*** Opening AVAILABLE DATA ***

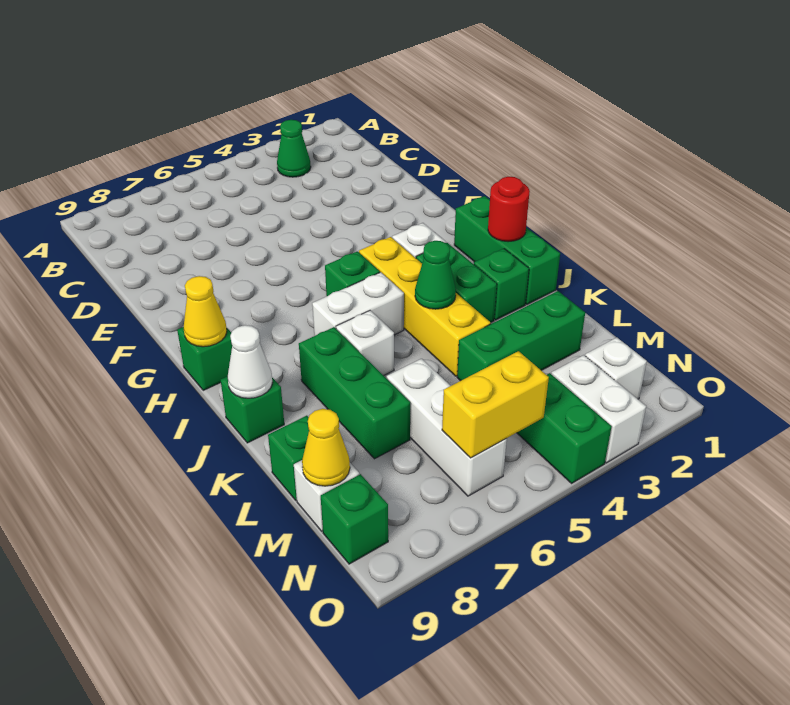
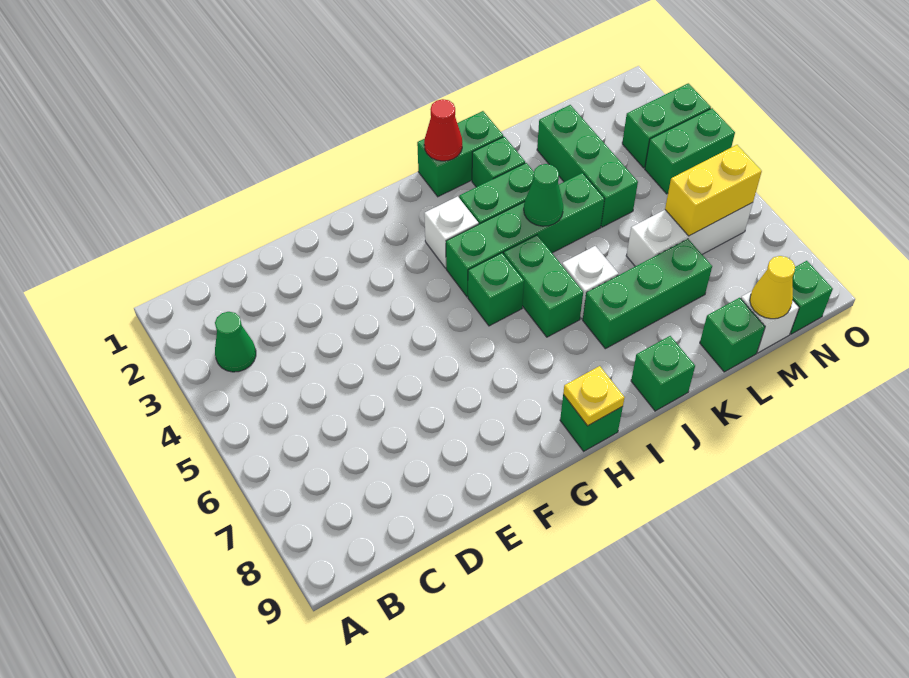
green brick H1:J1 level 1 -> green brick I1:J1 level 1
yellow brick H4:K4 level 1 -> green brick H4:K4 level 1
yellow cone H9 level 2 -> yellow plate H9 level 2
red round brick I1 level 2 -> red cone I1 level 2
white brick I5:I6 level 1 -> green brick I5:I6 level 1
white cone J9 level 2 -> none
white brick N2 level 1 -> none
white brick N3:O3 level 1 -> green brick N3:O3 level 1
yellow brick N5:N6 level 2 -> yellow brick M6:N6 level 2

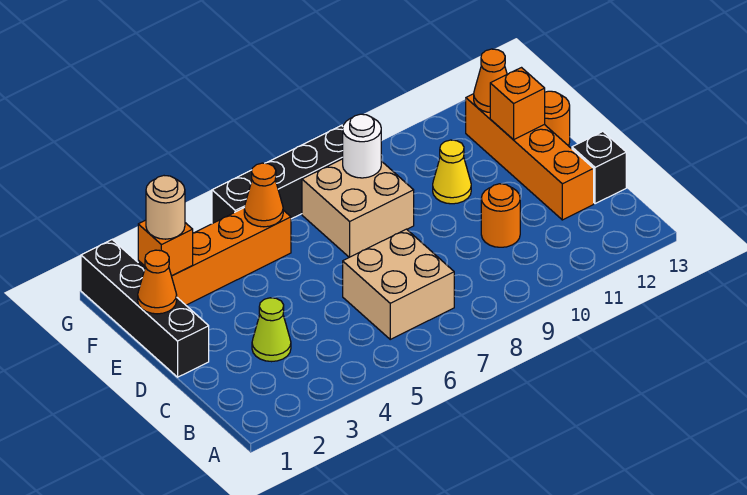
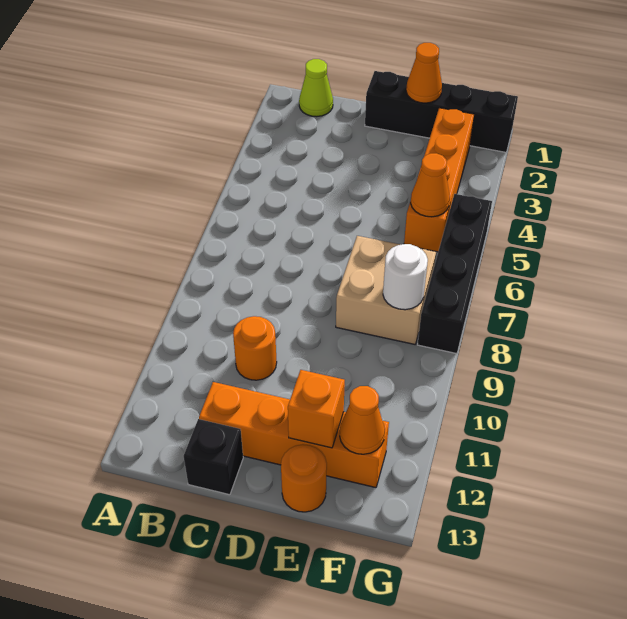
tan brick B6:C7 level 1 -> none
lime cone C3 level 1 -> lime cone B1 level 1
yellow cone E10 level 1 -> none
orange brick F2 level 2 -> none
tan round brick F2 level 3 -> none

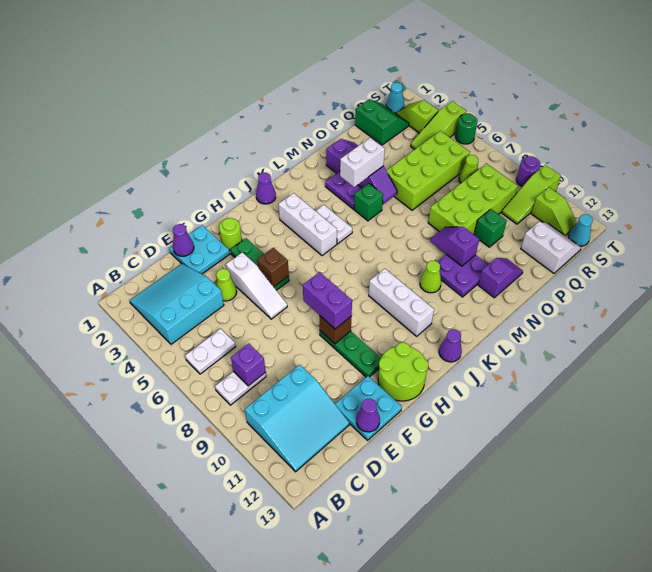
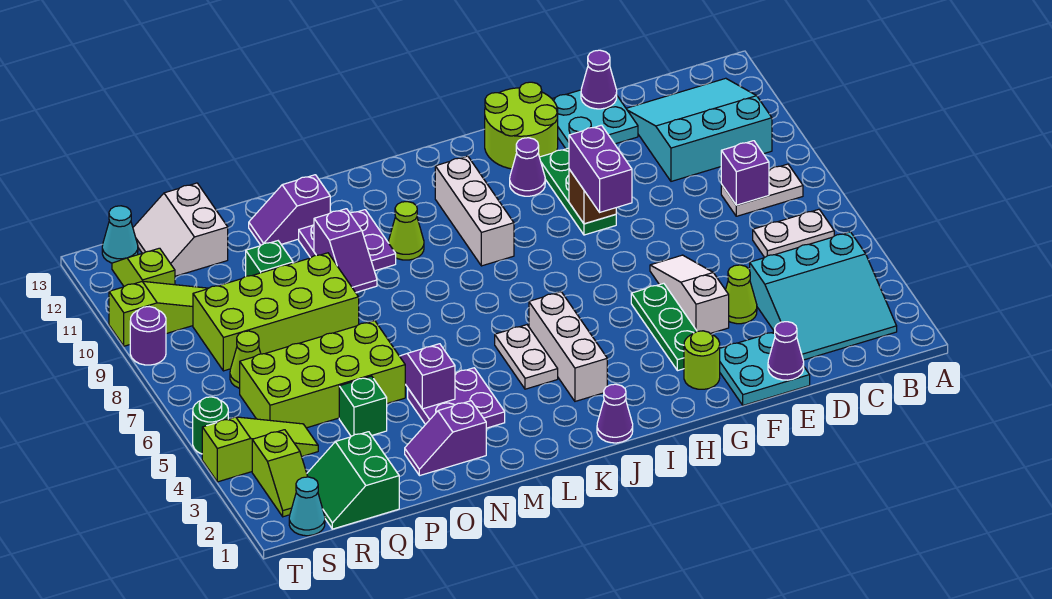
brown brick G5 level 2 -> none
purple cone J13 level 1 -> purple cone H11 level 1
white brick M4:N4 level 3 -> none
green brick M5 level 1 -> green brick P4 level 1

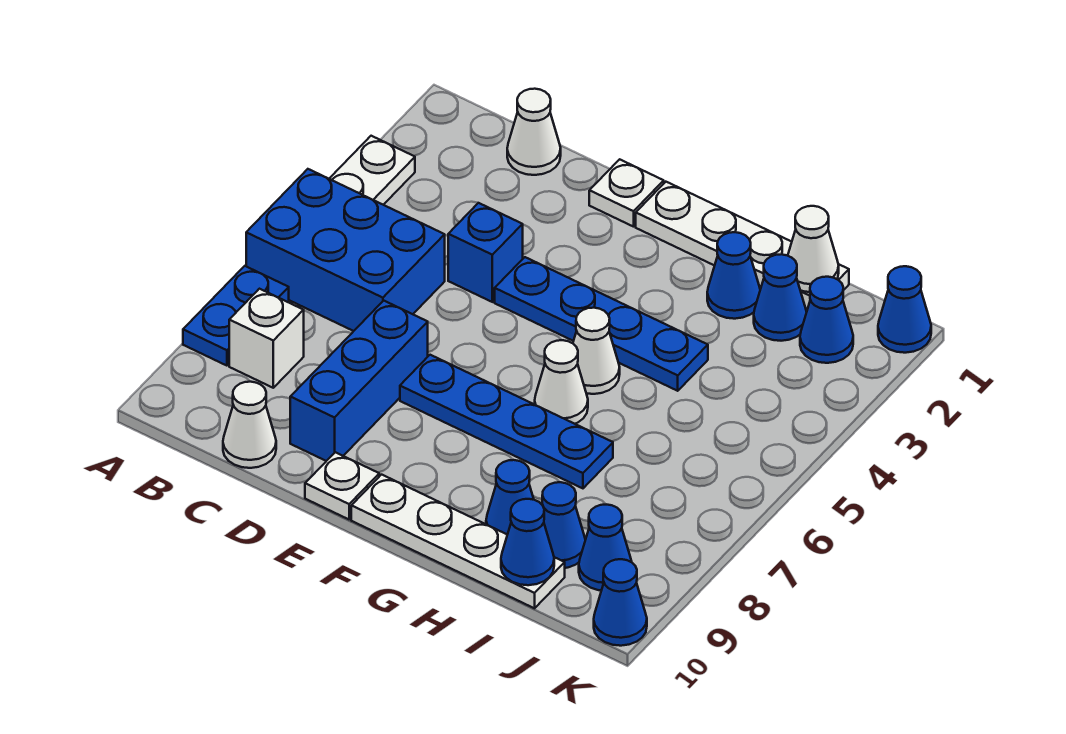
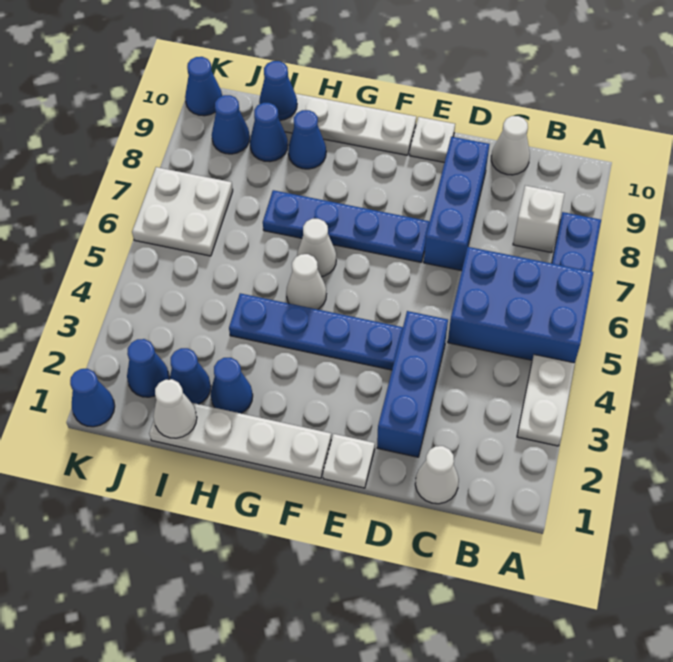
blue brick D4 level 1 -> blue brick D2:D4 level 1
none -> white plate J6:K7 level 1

*** Closing AVAILABLE DATA ***

# PROBLEM TO SOLVE:
Return each line above where the word "round" shows up.

# RESULT OF THIS EXERCISE:
red round brick I1 level 2 -> red cone I1 level 2
tan round brick F2 level 3 -> none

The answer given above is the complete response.